The records below are to be set down word for word, with every picture left out.

Object correspondence data:
────────────────────

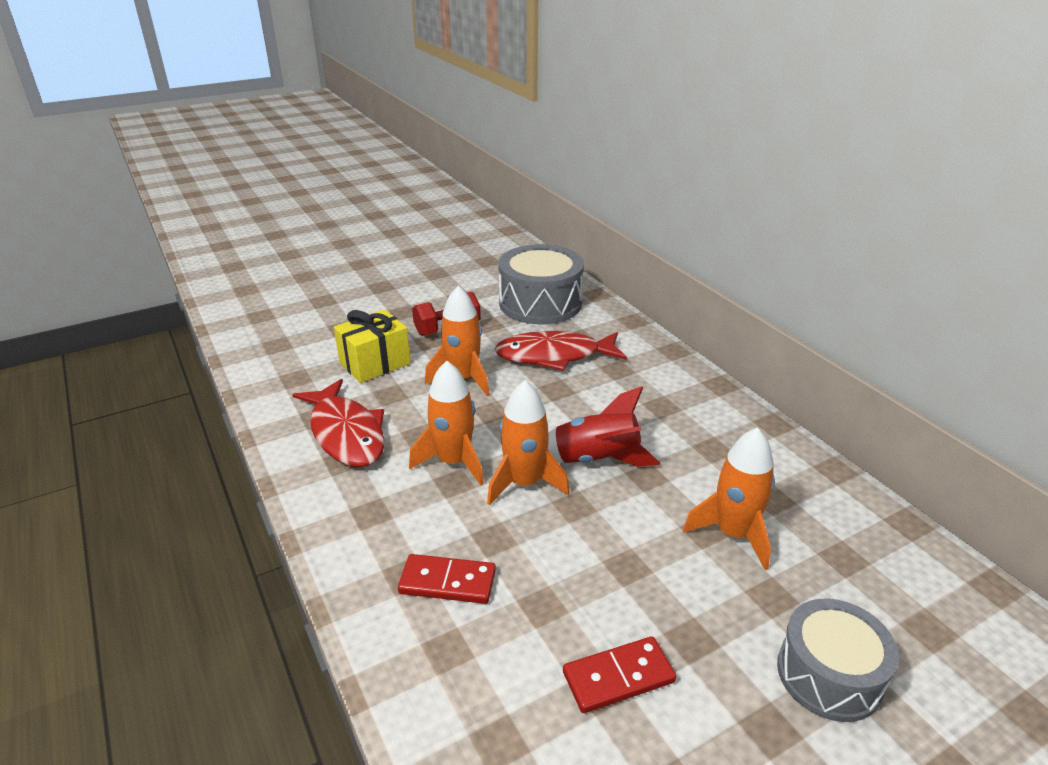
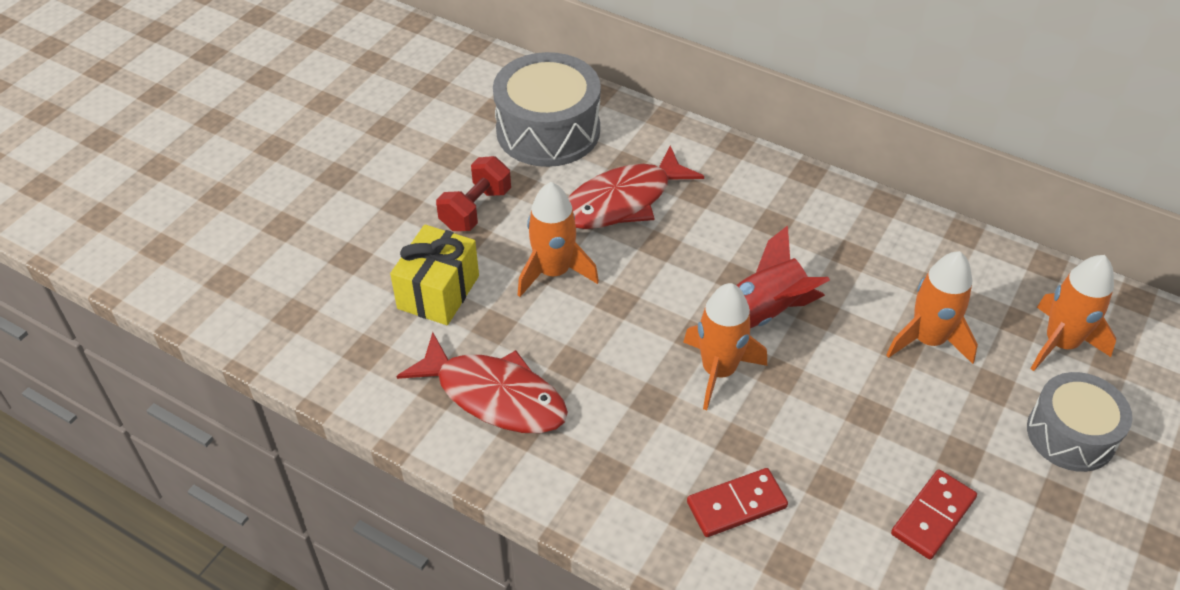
camera: 30 degrees left, 15 degrees up
(453, 462) = (633, 378): orange rocket -> orange rocket (1060, 343)

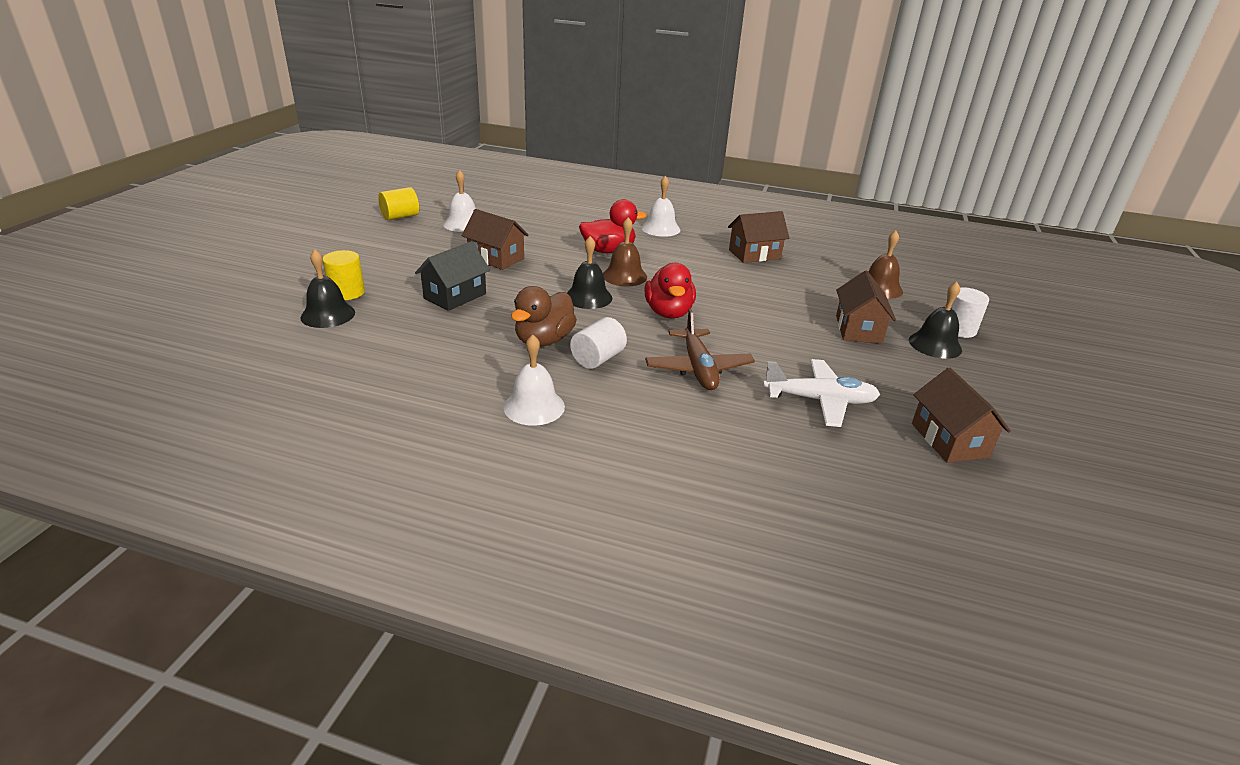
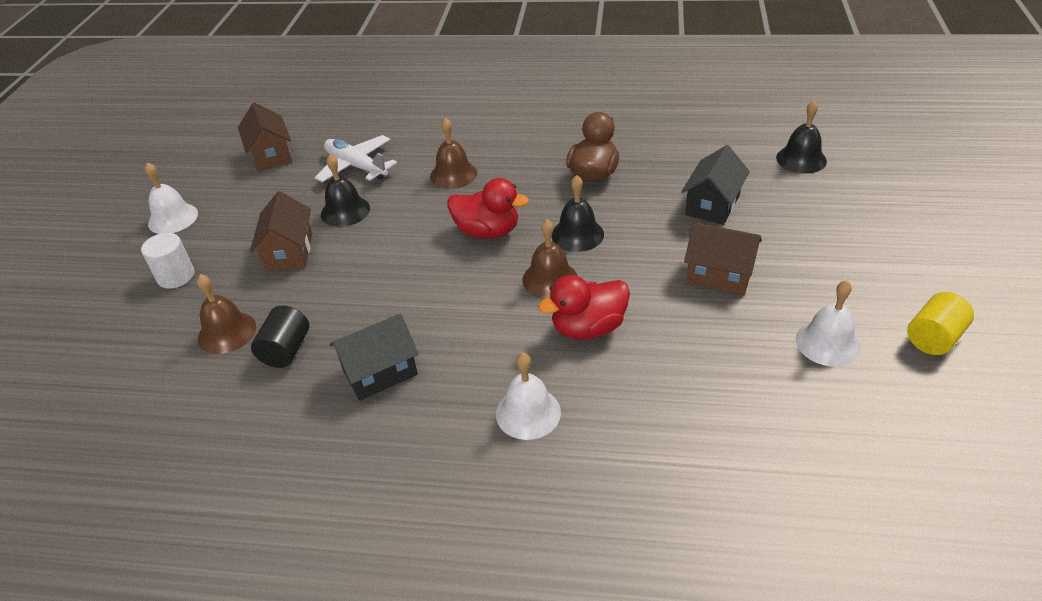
camera: 175 degrees right, 10 degrees up
(347, 292) = (818, 186): yellow cylinder -> none
(534, 406) = (570, 121): white bell -> white bell (173, 218)
(598, 359) = (539, 166): white cylinder -> none
(668, 313) = (487, 231): red duck -> red duck turned 120 degrees clockwise
(698, 368) = (453, 174): brown plane -> brown bell
(754, 254) = (380, 372): brown house -> black house
(820, 400) = (356, 166): white plane -> white plane turned 45 degrees clockwise
(826, 273) = (286, 350): none -> black cylinder
(935, 345) = (218, 247): black bell -> black bell (345, 211)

────────────────────

Solution —
camera: 30 degrees left, 15 degrees up
(453, 462) = (633, 378): orange rocket -> orange rocket (1060, 343)

camera: 175 degrees right, 10 degrees up
(347, 292) = (818, 186): yellow cylinder -> none
(534, 406) = (570, 121): white bell -> white bell (173, 218)
(598, 359) = (539, 166): white cylinder -> none
(668, 313) = (487, 231): red duck -> red duck turned 120 degrees clockwise
(698, 368) = (453, 174): brown plane -> brown bell
(754, 254) = (380, 372): brown house -> black house
(820, 400) = (356, 166): white plane -> white plane turned 45 degrees clockwise
(826, 273) = (286, 350): none -> black cylinder
(935, 345) = (218, 247): black bell -> black bell (345, 211)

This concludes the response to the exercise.